Problem details - Your answer should be every line with the word "none", copied from the data below.

Given records -
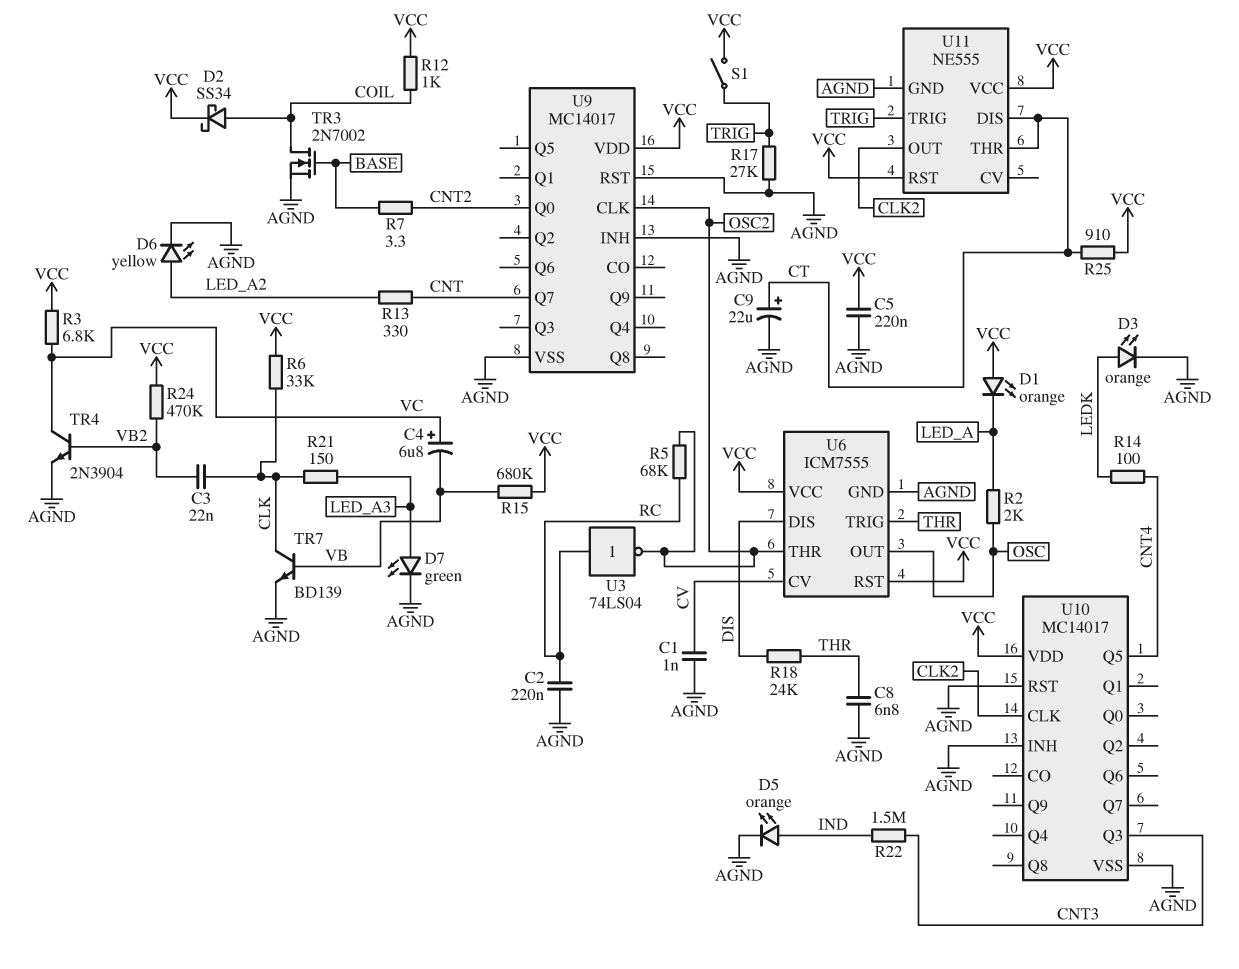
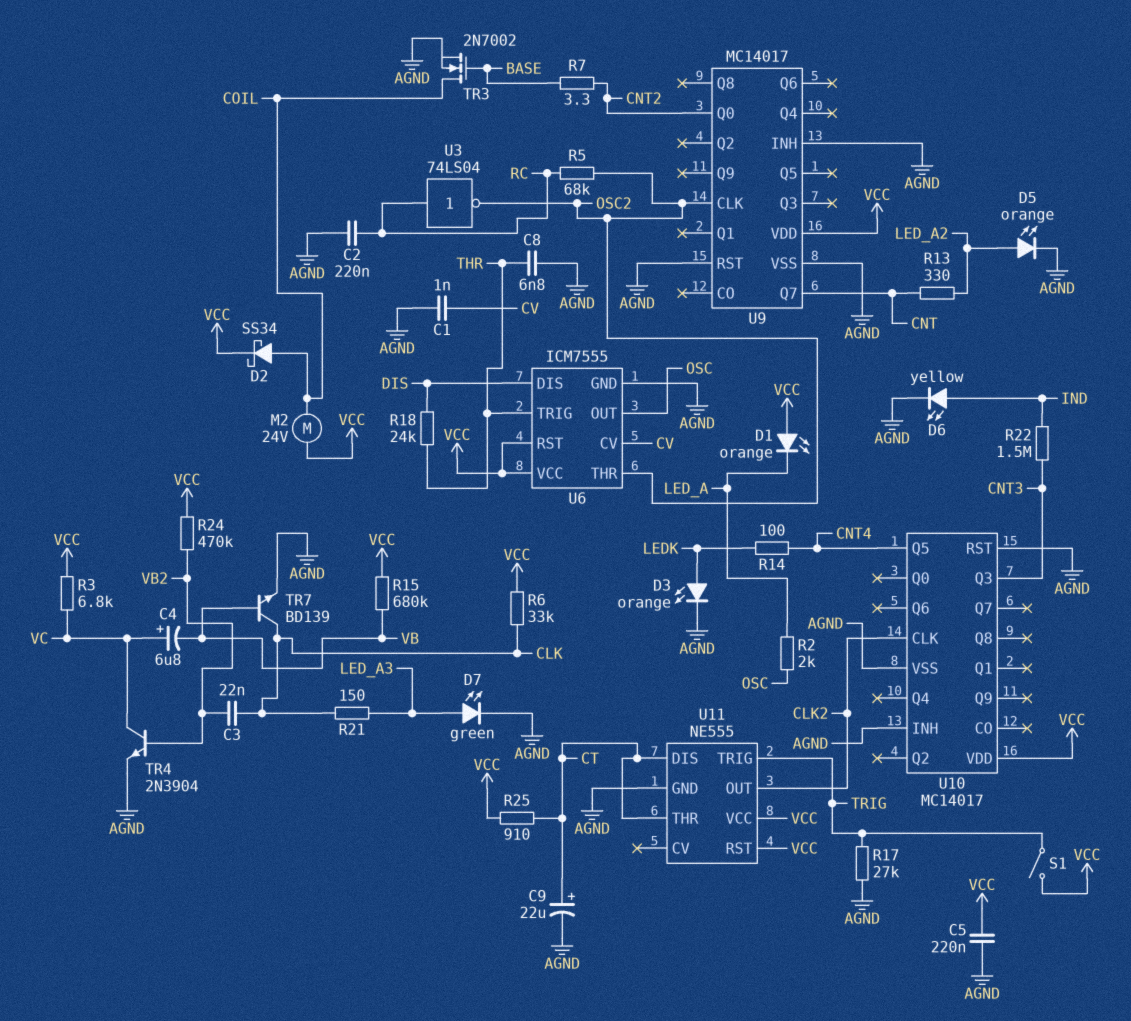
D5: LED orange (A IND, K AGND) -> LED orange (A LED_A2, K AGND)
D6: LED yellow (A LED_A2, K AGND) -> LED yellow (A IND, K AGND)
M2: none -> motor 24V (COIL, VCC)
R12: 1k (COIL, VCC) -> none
==
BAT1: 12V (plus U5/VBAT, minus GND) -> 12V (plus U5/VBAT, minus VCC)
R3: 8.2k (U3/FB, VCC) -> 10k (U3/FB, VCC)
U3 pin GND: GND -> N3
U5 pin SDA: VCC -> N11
==
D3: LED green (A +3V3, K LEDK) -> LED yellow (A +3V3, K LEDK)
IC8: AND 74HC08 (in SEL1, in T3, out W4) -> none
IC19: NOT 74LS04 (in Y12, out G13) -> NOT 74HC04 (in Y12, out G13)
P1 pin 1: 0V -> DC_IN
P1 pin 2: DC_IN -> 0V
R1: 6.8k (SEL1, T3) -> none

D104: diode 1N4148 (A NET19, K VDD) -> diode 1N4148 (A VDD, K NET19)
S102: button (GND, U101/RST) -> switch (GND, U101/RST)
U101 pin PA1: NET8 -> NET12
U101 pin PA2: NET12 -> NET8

Response to the exercise -
M2: none -> motor 24V (COIL, VCC)
R12: 1k (COIL, VCC) -> none
IC8: AND 74HC08 (in SEL1, in T3, out W4) -> none
R1: 6.8k (SEL1, T3) -> none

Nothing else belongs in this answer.